[Start of Attachment]

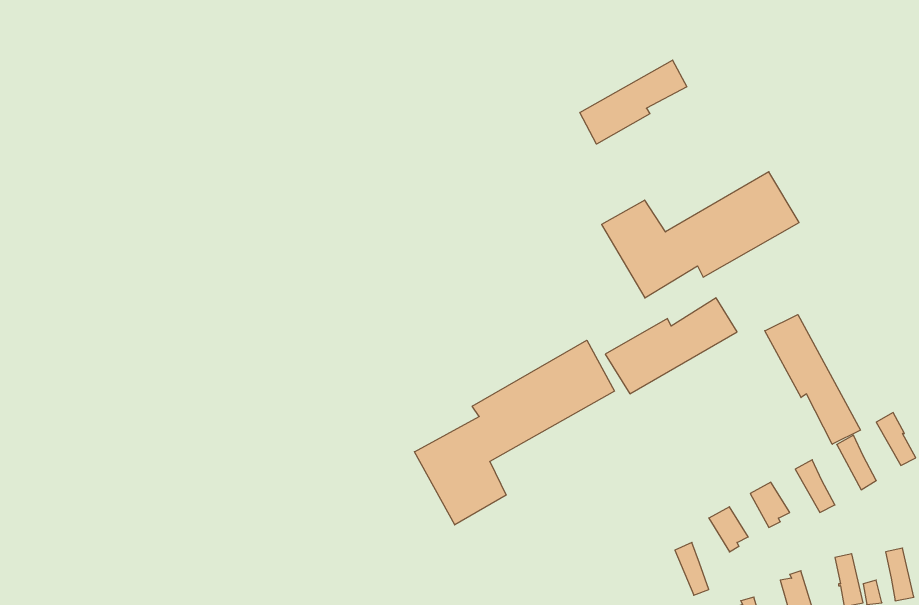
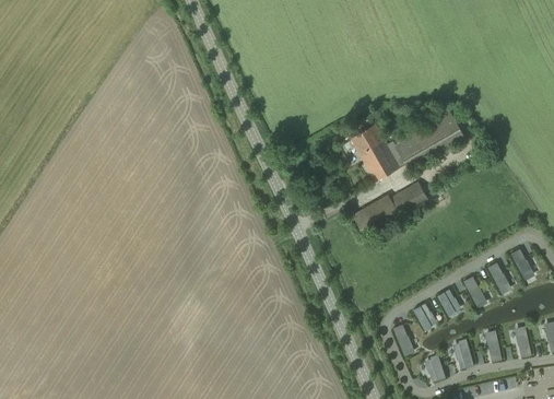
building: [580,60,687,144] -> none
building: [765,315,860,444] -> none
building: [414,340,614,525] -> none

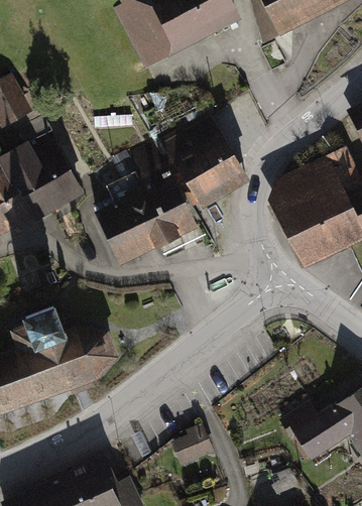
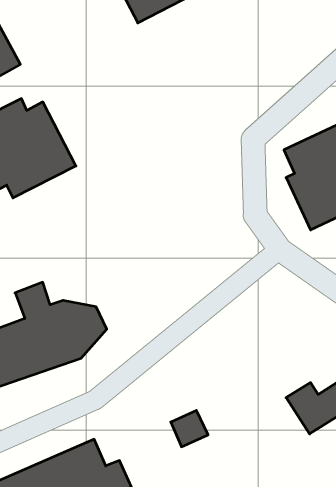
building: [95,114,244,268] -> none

[End of Attachment]
[Start of Attachment]

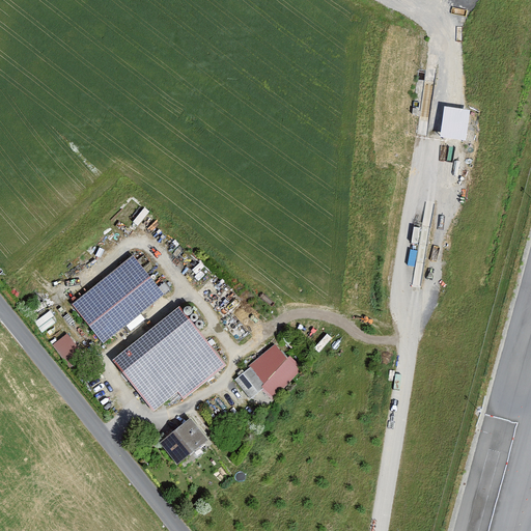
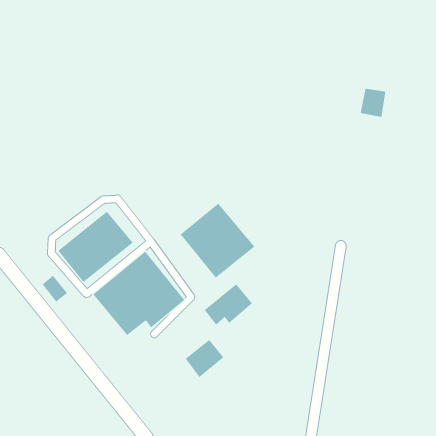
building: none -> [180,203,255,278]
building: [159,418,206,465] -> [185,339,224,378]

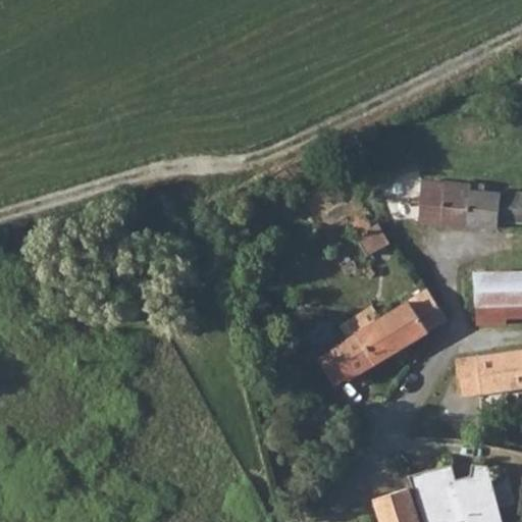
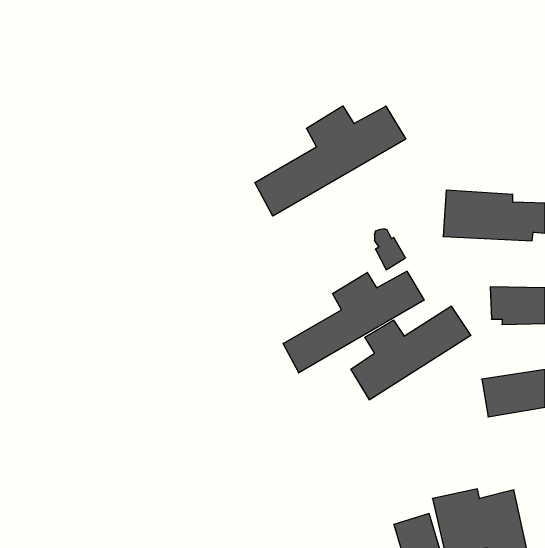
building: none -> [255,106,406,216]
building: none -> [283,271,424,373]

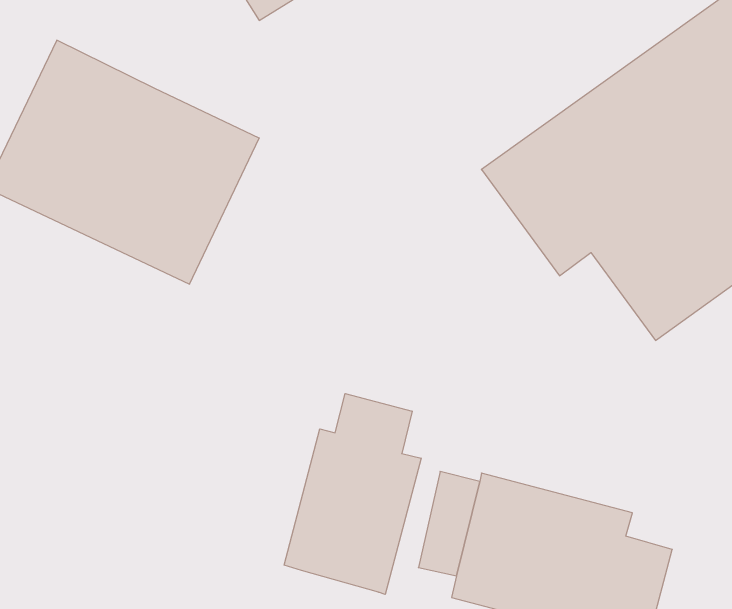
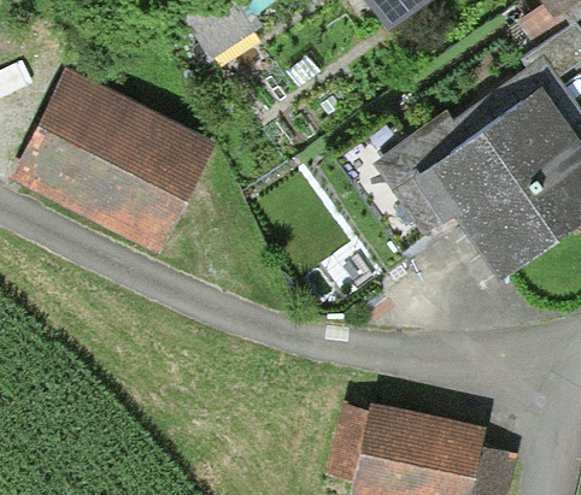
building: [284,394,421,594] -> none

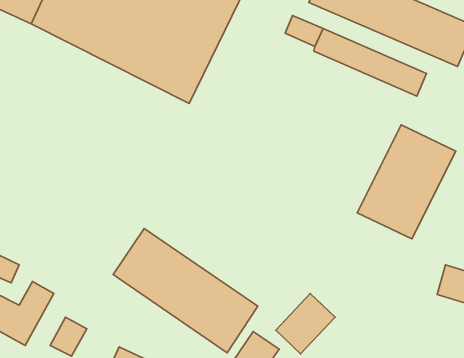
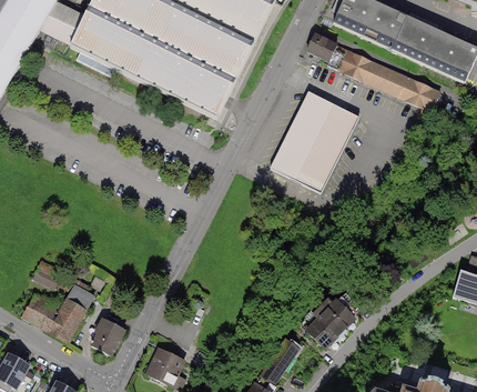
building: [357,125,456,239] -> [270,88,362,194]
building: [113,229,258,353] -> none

[End of Attachment]
[Start of Attachment]

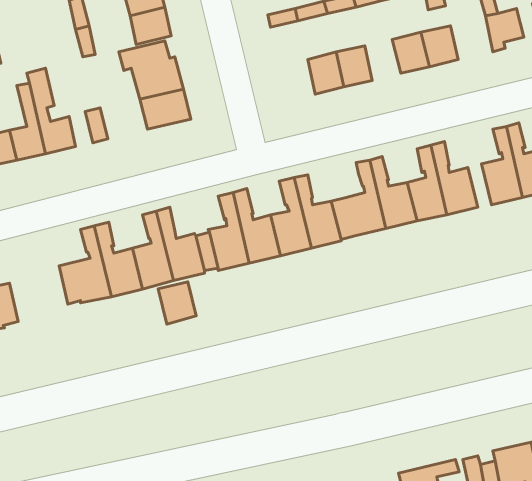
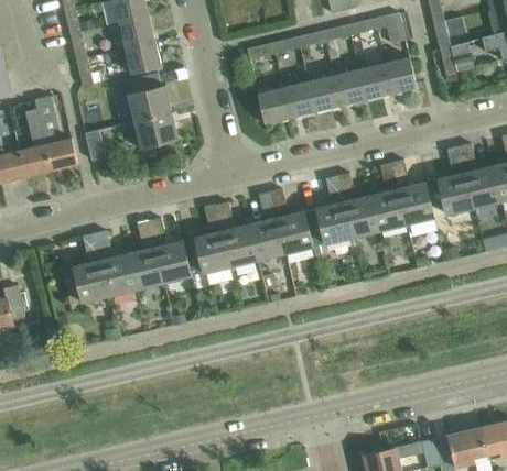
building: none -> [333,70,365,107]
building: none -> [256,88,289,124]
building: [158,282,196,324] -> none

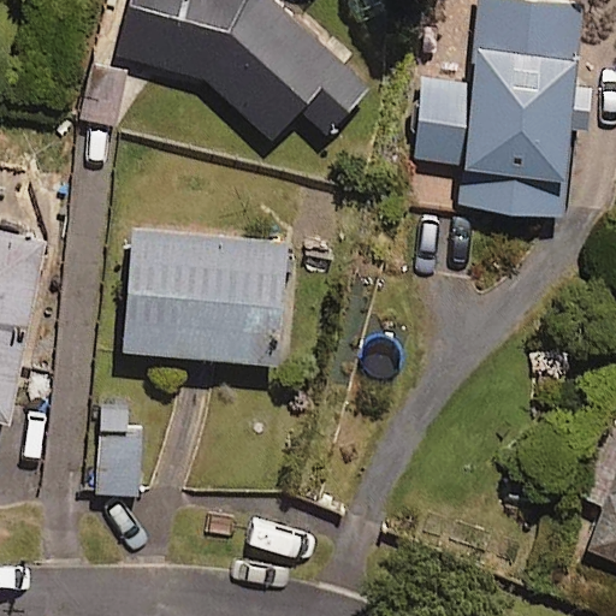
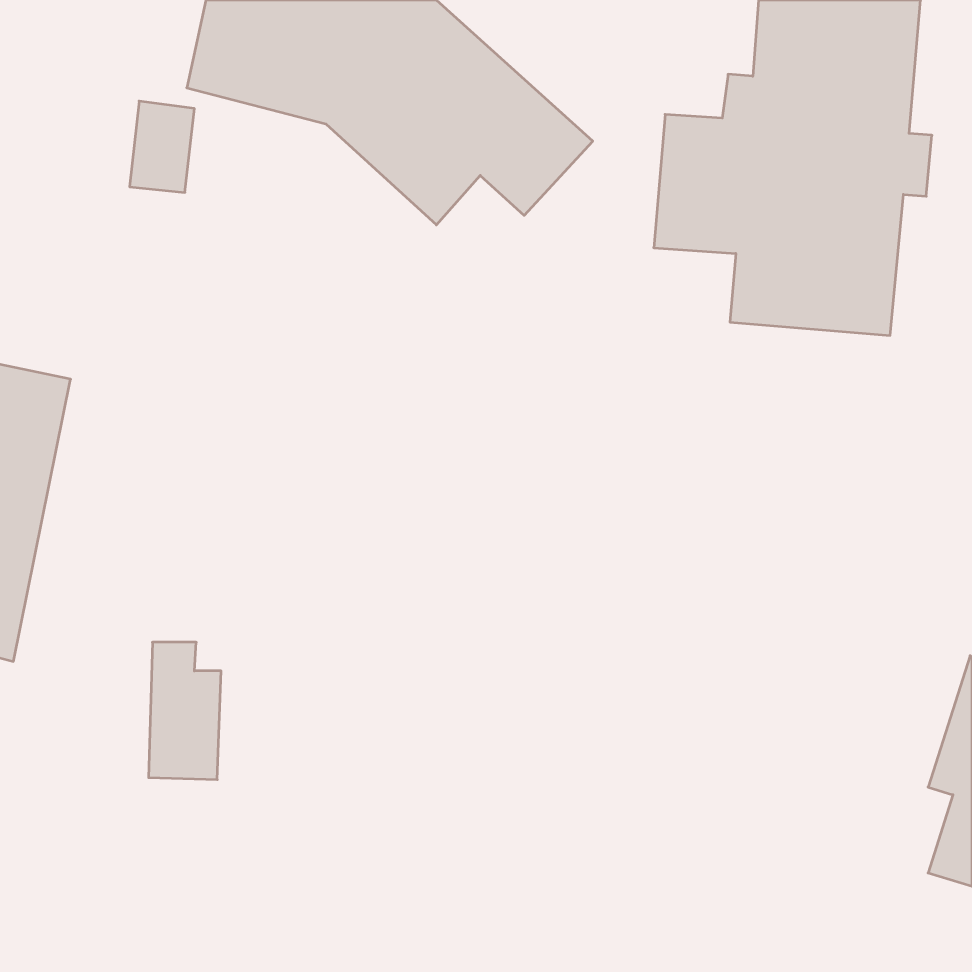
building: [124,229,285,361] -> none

[End of Attachment]

▸ **What you have to do**:
Given the listing above, retype only the span of lines from the line with "building: none -> [180,203,255,278]" up to and including the line with "building: [113,229,258,353] -> none", exactly as it stands and without pictures.

▸ **Your response**:
building: none -> [180,203,255,278]
building: [159,418,206,465] -> [185,339,224,378]

building: none -> [255,106,406,216]
building: none -> [283,271,424,373]

building: [284,394,421,594] -> none

building: [357,125,456,239] -> [270,88,362,194]
building: [113,229,258,353] -> none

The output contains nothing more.